What to produce: Your task is to print each entry exactly as written.

Data records:
=-=-=-=-=

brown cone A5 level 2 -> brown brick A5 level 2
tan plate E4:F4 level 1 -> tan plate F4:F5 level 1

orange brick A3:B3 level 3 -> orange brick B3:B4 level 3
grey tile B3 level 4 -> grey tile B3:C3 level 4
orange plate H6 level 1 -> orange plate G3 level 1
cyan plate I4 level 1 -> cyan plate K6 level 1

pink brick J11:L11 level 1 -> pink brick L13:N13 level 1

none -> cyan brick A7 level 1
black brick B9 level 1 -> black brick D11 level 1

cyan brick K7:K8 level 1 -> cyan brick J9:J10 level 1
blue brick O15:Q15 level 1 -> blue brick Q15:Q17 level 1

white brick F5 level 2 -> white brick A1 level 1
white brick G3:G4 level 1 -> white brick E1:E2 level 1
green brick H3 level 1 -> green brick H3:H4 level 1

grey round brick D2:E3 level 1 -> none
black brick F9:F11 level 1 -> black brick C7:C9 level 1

=-=-=-=-=

Result:
brown cone A5 level 2 -> brown brick A5 level 2
tan plate E4:F4 level 1 -> tan plate F4:F5 level 1

orange brick A3:B3 level 3 -> orange brick B3:B4 level 3
grey tile B3 level 4 -> grey tile B3:C3 level 4
orange plate H6 level 1 -> orange plate G3 level 1
cyan plate I4 level 1 -> cyan plate K6 level 1

pink brick J11:L11 level 1 -> pink brick L13:N13 level 1

none -> cyan brick A7 level 1
black brick B9 level 1 -> black brick D11 level 1

cyan brick K7:K8 level 1 -> cyan brick J9:J10 level 1
blue brick O15:Q15 level 1 -> blue brick Q15:Q17 level 1

white brick F5 level 2 -> white brick A1 level 1
white brick G3:G4 level 1 -> white brick E1:E2 level 1
green brick H3 level 1 -> green brick H3:H4 level 1

grey round brick D2:E3 level 1 -> none
black brick F9:F11 level 1 -> black brick C7:C9 level 1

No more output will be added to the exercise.